RECORDS FOR PROCESSING:

# # #

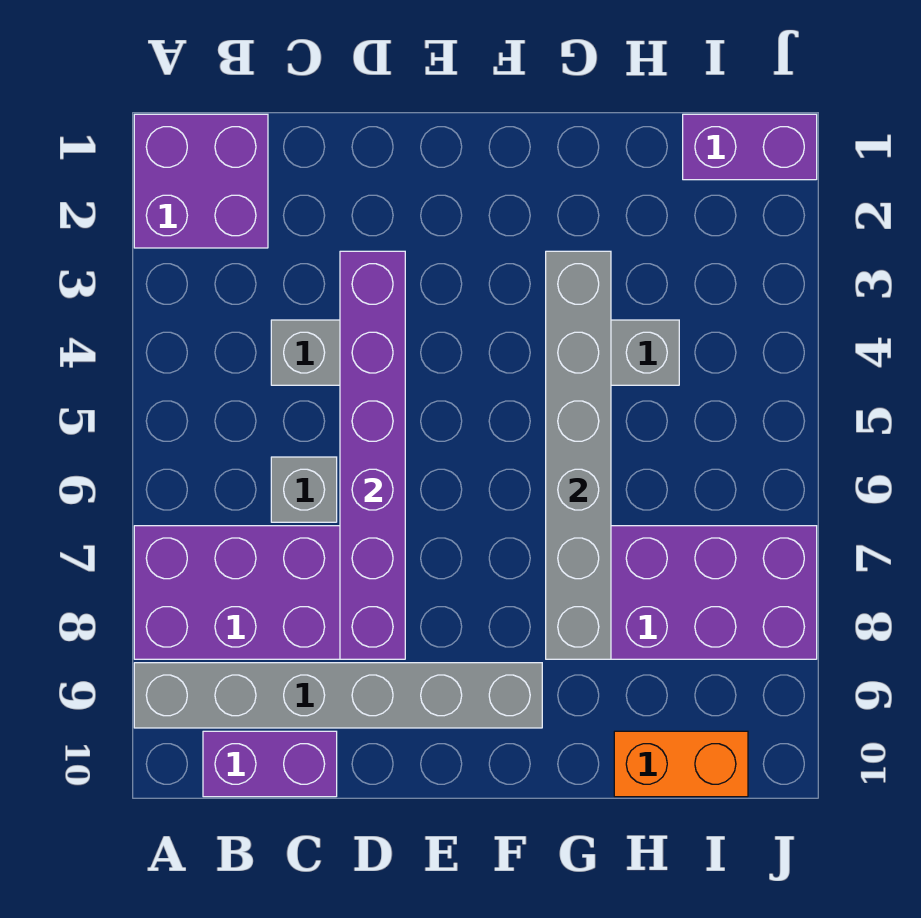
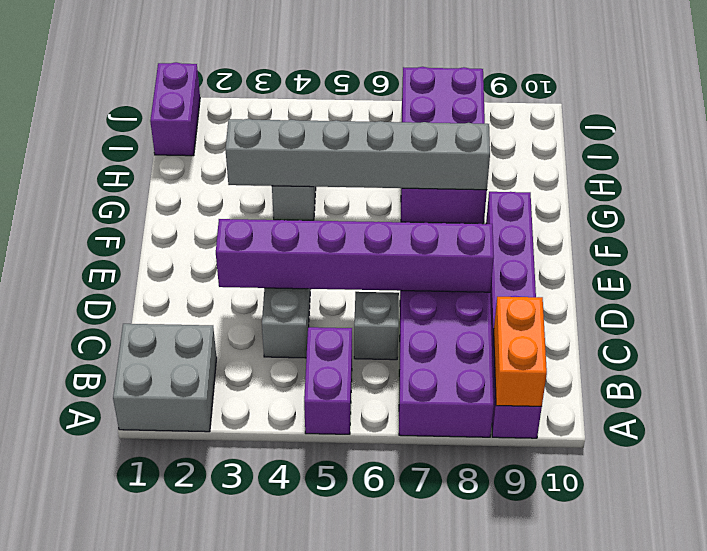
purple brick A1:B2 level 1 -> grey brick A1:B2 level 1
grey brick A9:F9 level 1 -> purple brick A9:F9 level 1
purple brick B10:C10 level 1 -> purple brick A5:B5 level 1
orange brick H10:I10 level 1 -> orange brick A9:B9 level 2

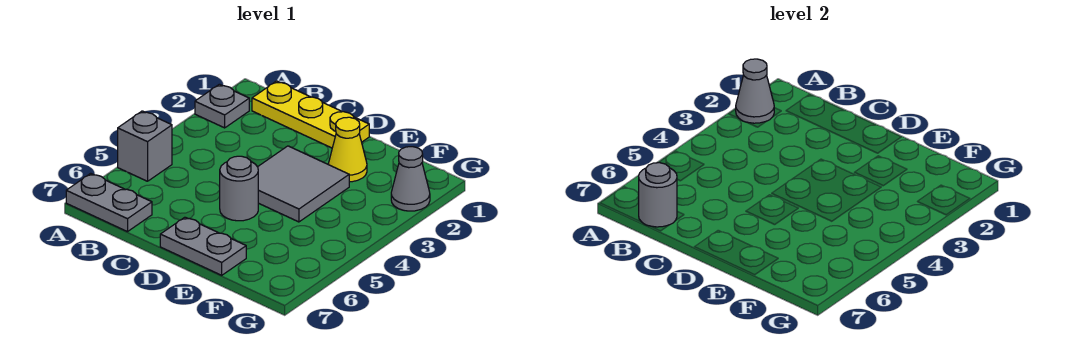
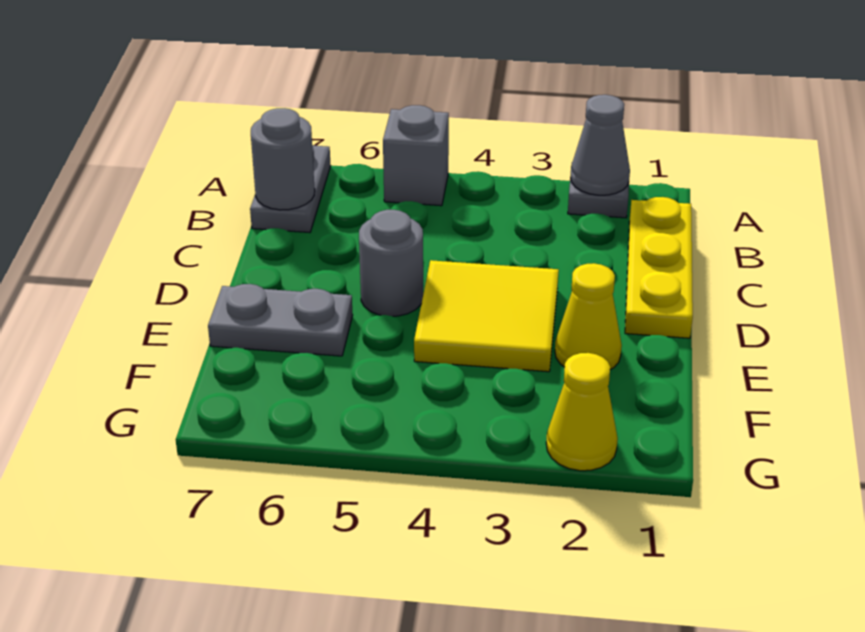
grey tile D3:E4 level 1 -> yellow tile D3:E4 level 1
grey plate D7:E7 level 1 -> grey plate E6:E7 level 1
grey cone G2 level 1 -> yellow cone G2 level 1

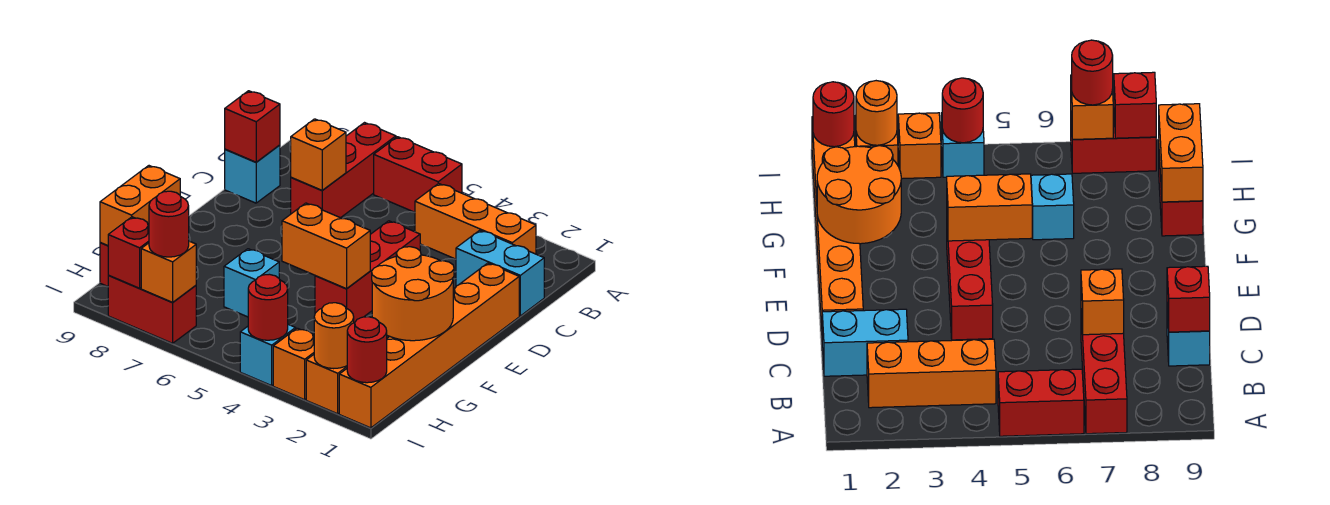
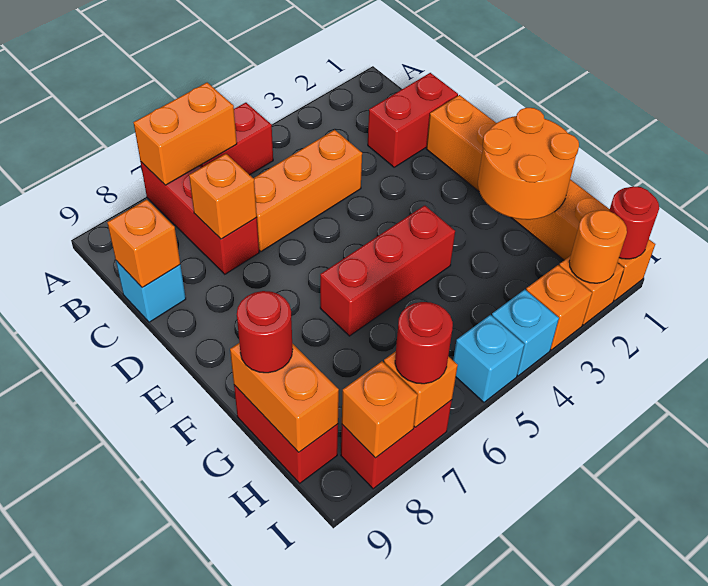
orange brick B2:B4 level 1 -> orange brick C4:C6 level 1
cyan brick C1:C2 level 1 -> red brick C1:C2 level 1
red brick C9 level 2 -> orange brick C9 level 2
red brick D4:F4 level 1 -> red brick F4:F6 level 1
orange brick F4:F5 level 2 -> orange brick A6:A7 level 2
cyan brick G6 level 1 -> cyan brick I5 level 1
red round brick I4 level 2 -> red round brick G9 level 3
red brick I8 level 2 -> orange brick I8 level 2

# # #

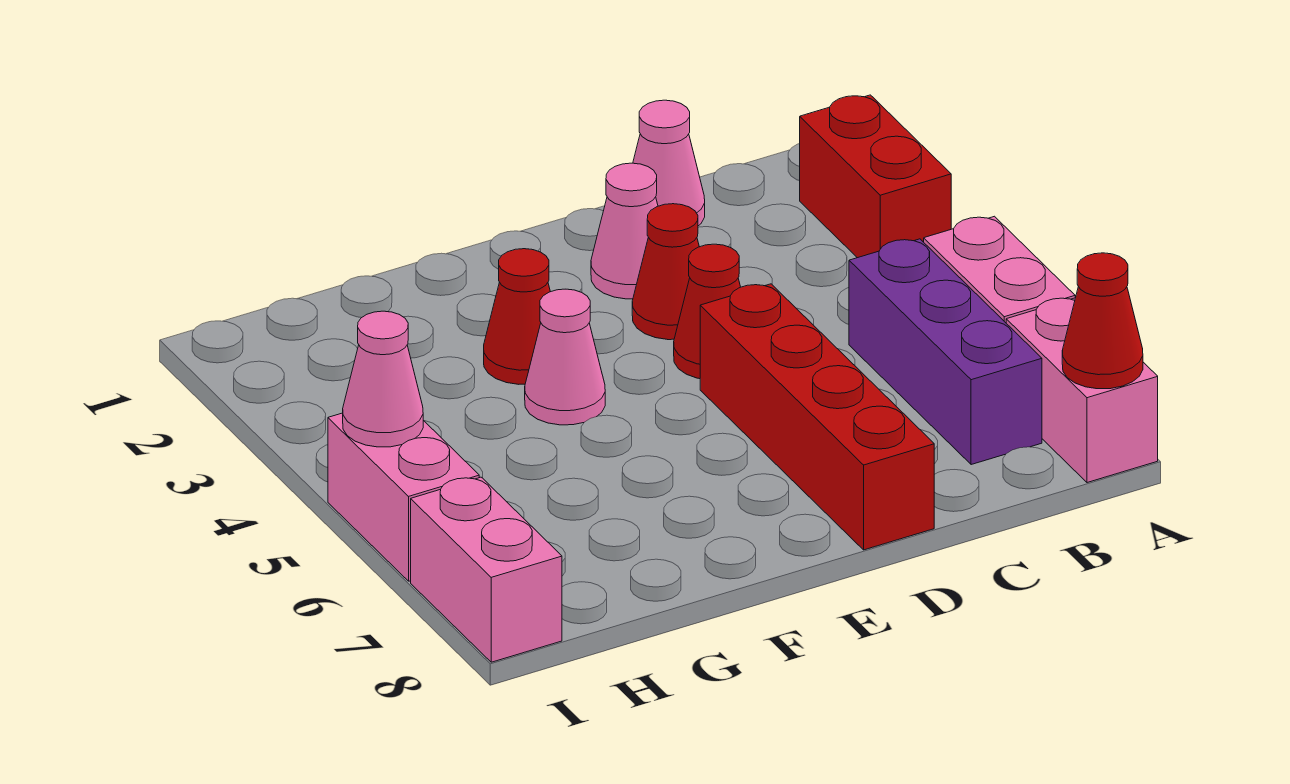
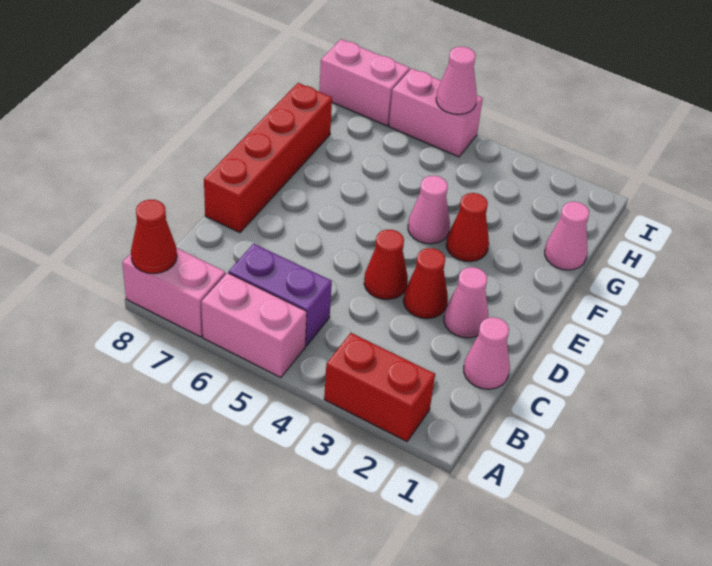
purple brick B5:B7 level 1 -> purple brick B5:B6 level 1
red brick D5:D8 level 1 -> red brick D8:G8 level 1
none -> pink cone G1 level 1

# # #

TASK GOAL: Only one stretch of the data is wanted: write out exactly the lines from the one holding "grey plate D7:E7" through the one holding "orange brick F4:F5", both included, without the pictures.

EXERCISE RESPONSE:
grey plate D7:E7 level 1 -> grey plate E6:E7 level 1
grey cone G2 level 1 -> yellow cone G2 level 1

orange brick B2:B4 level 1 -> orange brick C4:C6 level 1
cyan brick C1:C2 level 1 -> red brick C1:C2 level 1
red brick C9 level 2 -> orange brick C9 level 2
red brick D4:F4 level 1 -> red brick F4:F6 level 1
orange brick F4:F5 level 2 -> orange brick A6:A7 level 2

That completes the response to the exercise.